# Material provided:
◆ ◆ ◆ ◆ ◆

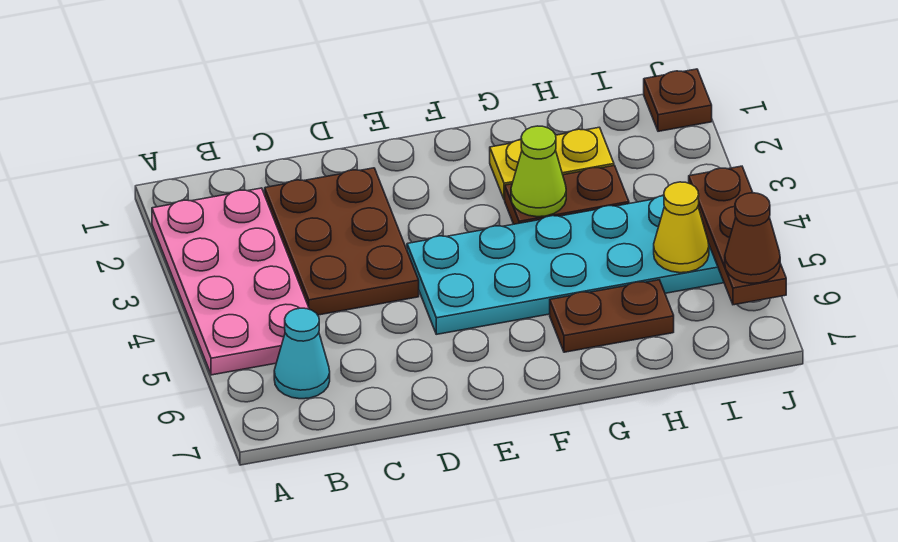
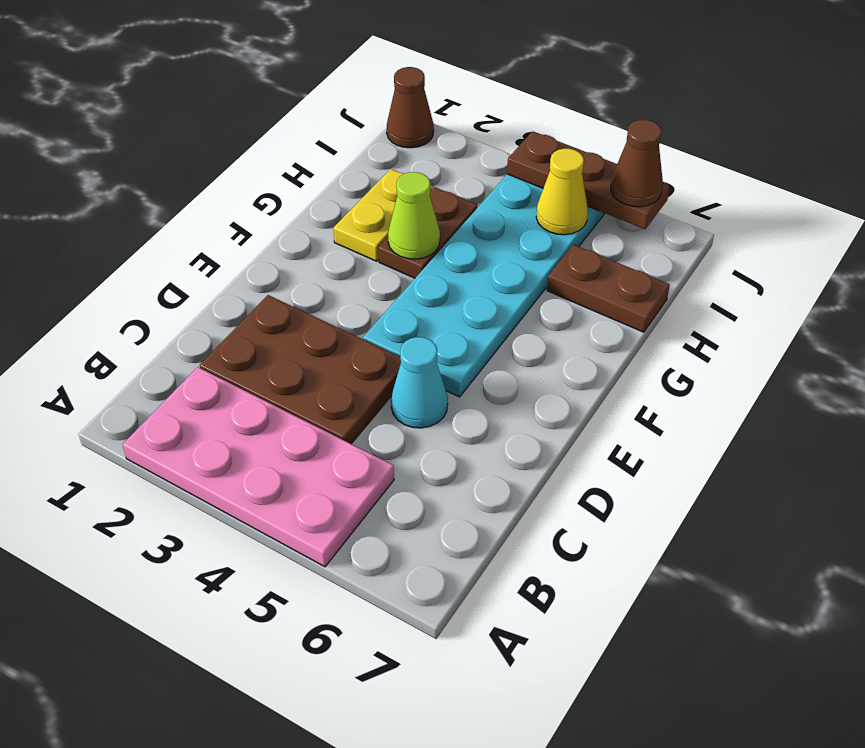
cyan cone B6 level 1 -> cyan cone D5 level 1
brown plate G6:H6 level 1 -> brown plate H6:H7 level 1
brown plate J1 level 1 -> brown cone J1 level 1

◆ ◆ ◆ ◆ ◆

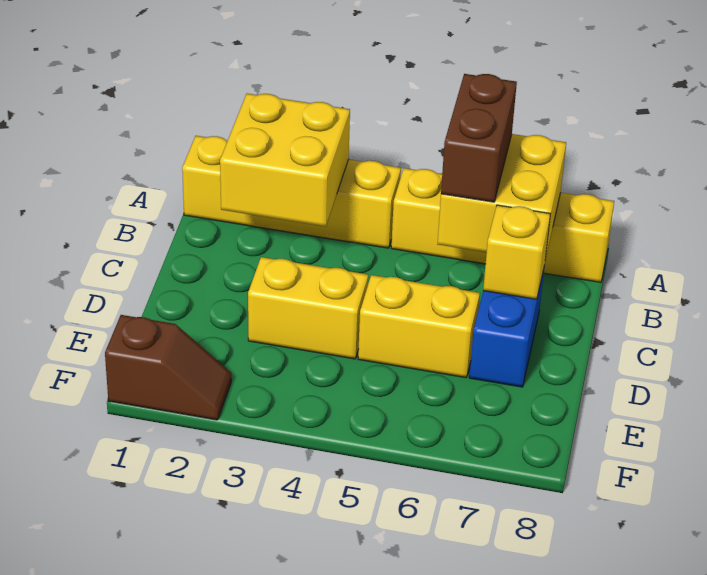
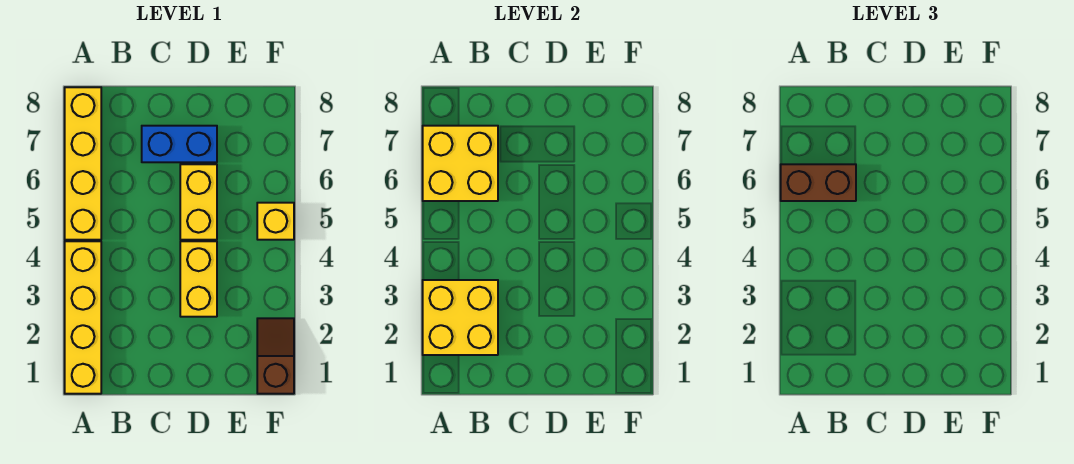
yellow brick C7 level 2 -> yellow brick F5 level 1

◆ ◆ ◆ ◆ ◆

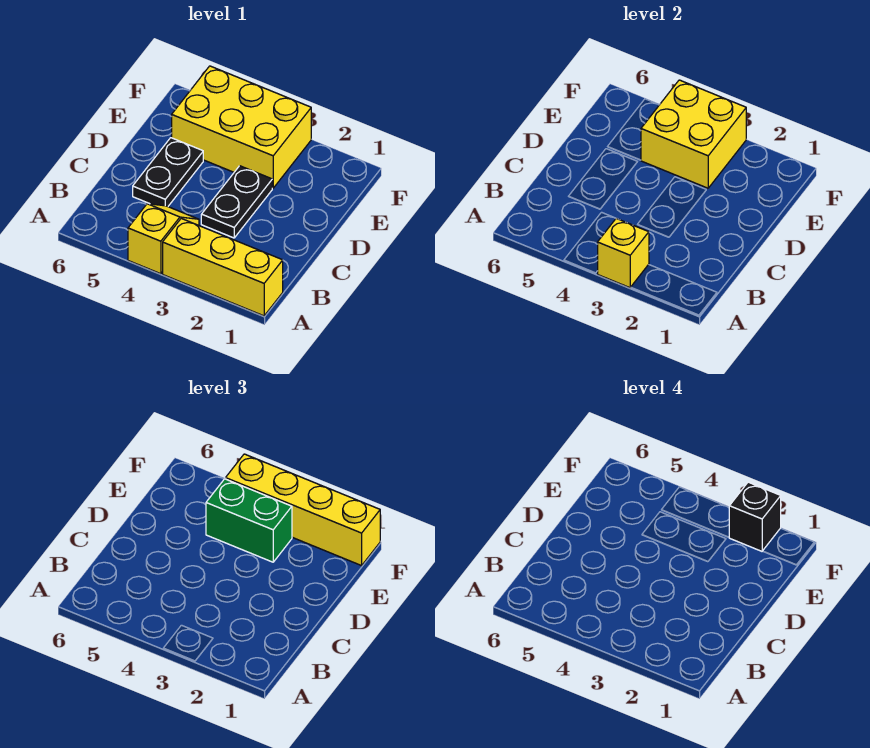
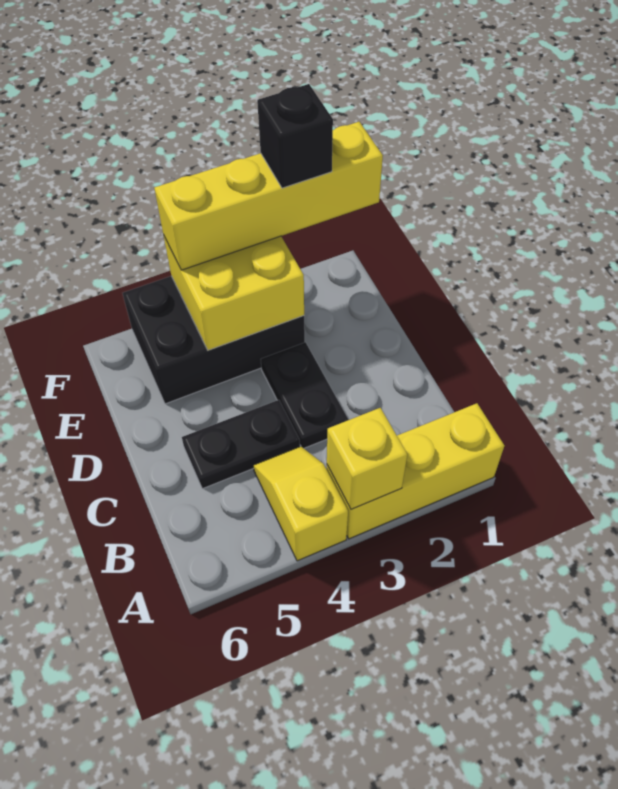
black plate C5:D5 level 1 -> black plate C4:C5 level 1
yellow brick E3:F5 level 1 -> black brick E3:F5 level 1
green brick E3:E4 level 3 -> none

◆ ◆ ◆ ◆ ◆

# Brief:
Could you show every line of the material that includes the string "plate"?

# Expected output:
brown plate G6:H6 level 1 -> brown plate H6:H7 level 1
brown plate J1 level 1 -> brown cone J1 level 1
black plate C5:D5 level 1 -> black plate C4:C5 level 1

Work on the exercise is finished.